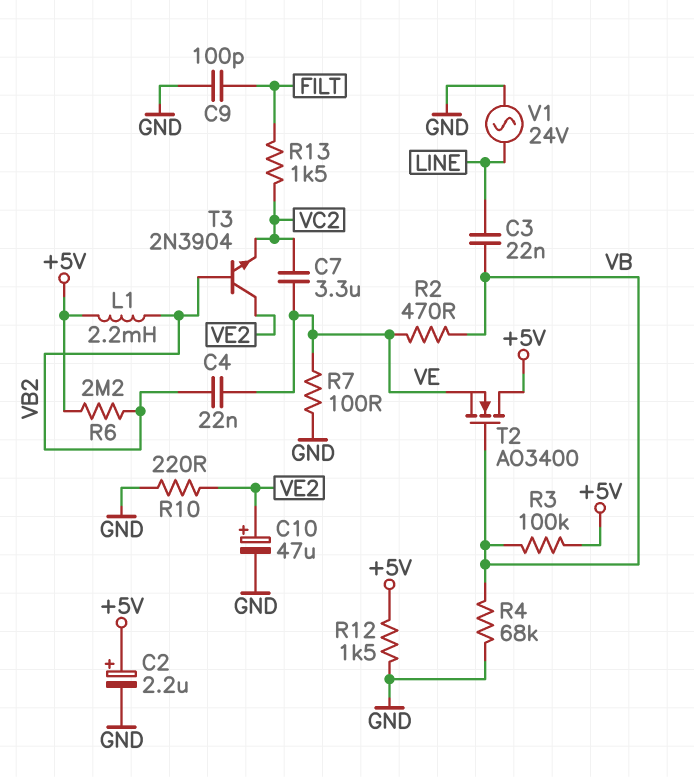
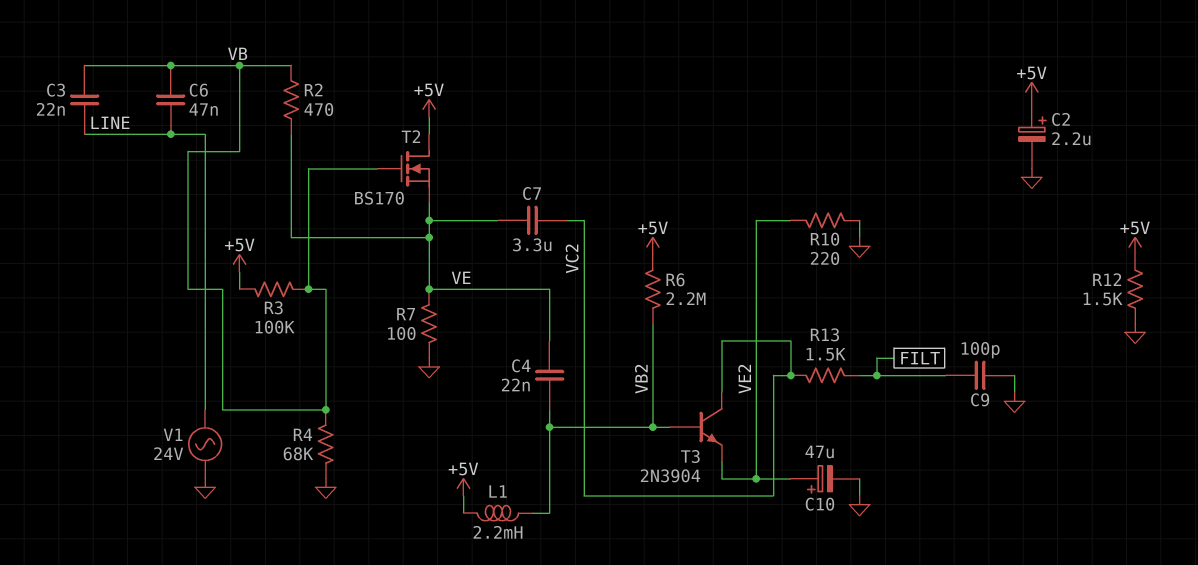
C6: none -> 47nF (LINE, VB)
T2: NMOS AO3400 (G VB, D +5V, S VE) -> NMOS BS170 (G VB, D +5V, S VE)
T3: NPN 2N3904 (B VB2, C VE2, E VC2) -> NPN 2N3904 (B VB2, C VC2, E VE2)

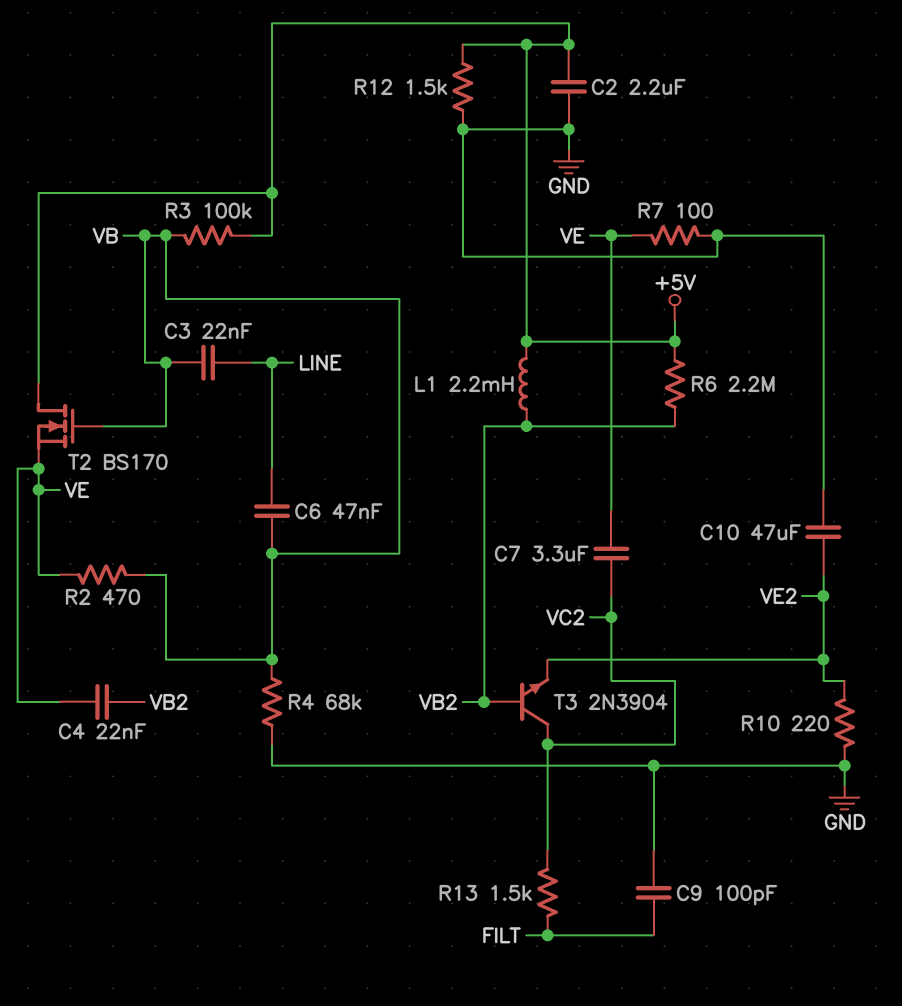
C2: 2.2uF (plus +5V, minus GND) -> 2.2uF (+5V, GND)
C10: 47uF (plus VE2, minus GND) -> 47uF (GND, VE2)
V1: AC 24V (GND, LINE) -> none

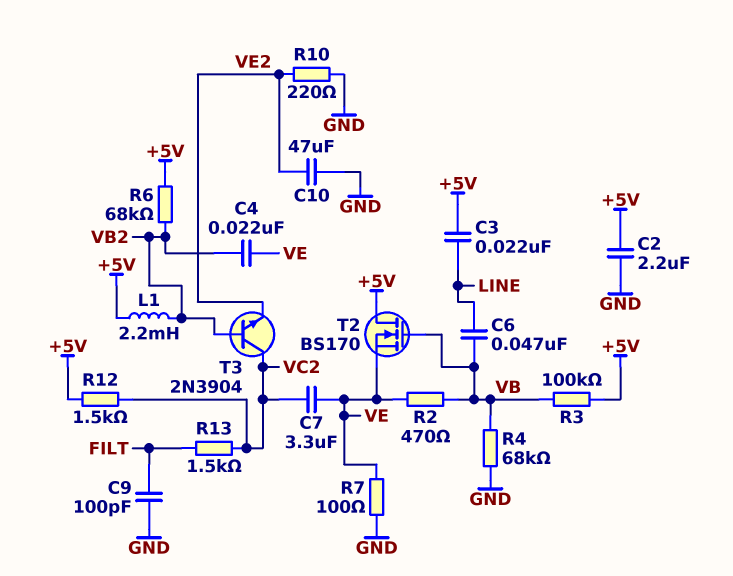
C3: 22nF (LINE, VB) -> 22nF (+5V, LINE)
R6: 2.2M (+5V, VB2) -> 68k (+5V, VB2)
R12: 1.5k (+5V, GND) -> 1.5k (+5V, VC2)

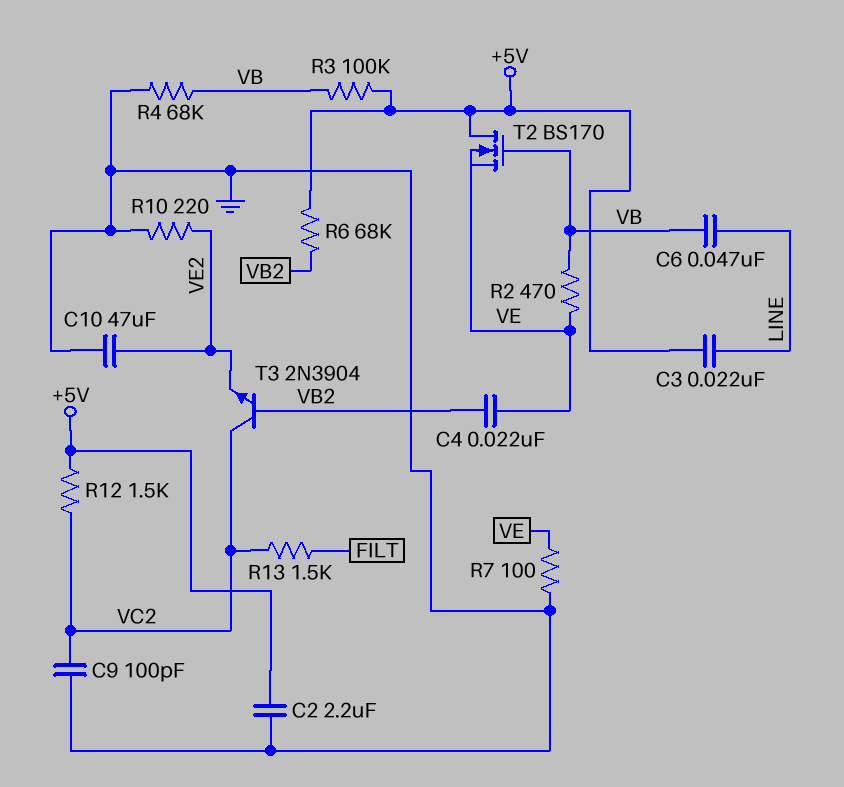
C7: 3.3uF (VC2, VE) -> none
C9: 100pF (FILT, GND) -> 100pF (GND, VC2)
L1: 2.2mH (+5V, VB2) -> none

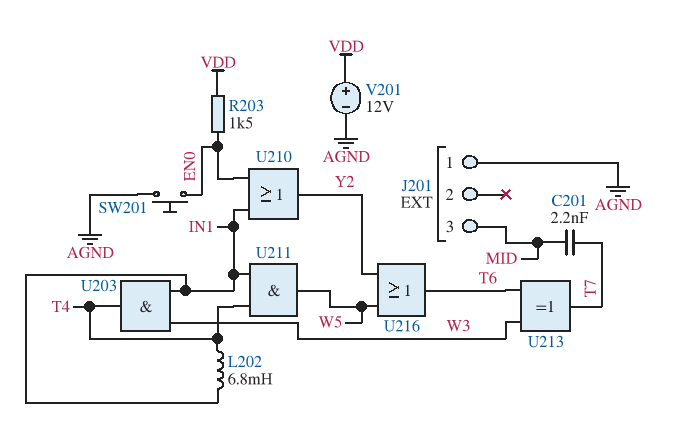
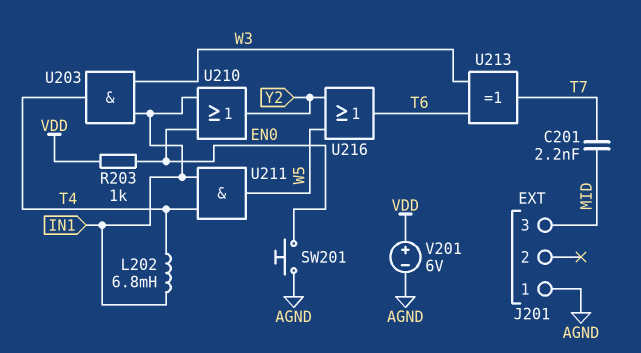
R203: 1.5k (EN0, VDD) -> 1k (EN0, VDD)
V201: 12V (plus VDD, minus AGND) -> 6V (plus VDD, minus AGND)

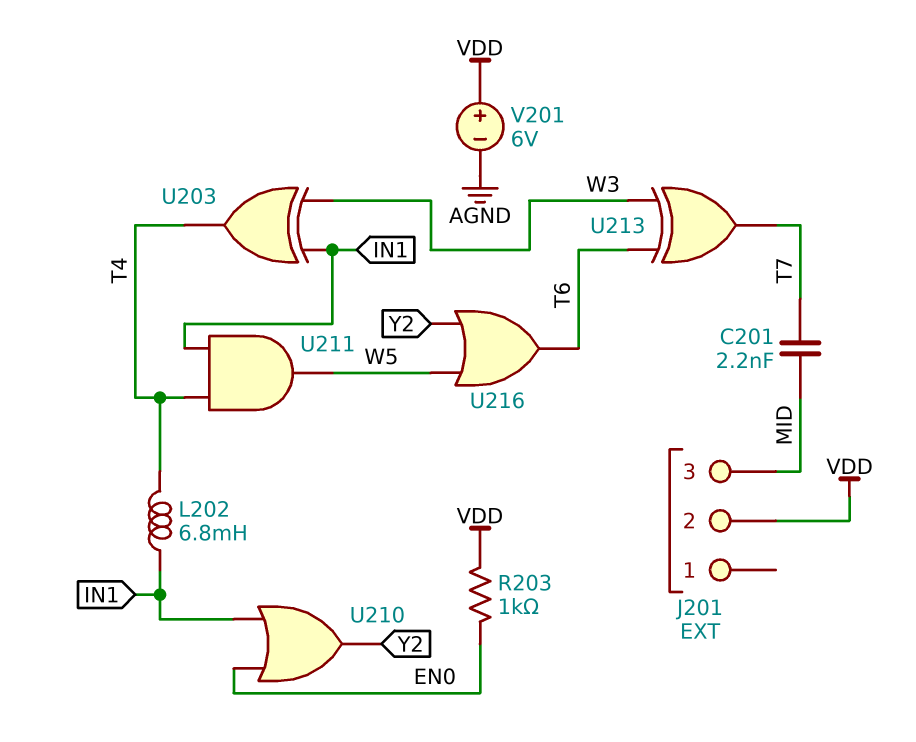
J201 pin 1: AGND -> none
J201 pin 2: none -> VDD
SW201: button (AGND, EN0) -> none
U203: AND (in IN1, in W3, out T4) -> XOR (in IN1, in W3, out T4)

** To do **
Taking the records above, print only and exactly the lines from the line with "V1: AC 24V (GND, LINE) -> none" to the line with "R203: 1.5k (EN0, VDD) -> 1k (EN0, VDD)", both kept, and exclude pictures.

** Completed exercise **
V1: AC 24V (GND, LINE) -> none

C3: 22nF (LINE, VB) -> 22nF (+5V, LINE)
R6: 2.2M (+5V, VB2) -> 68k (+5V, VB2)
R12: 1.5k (+5V, GND) -> 1.5k (+5V, VC2)

C7: 3.3uF (VC2, VE) -> none
C9: 100pF (FILT, GND) -> 100pF (GND, VC2)
L1: 2.2mH (+5V, VB2) -> none

R203: 1.5k (EN0, VDD) -> 1k (EN0, VDD)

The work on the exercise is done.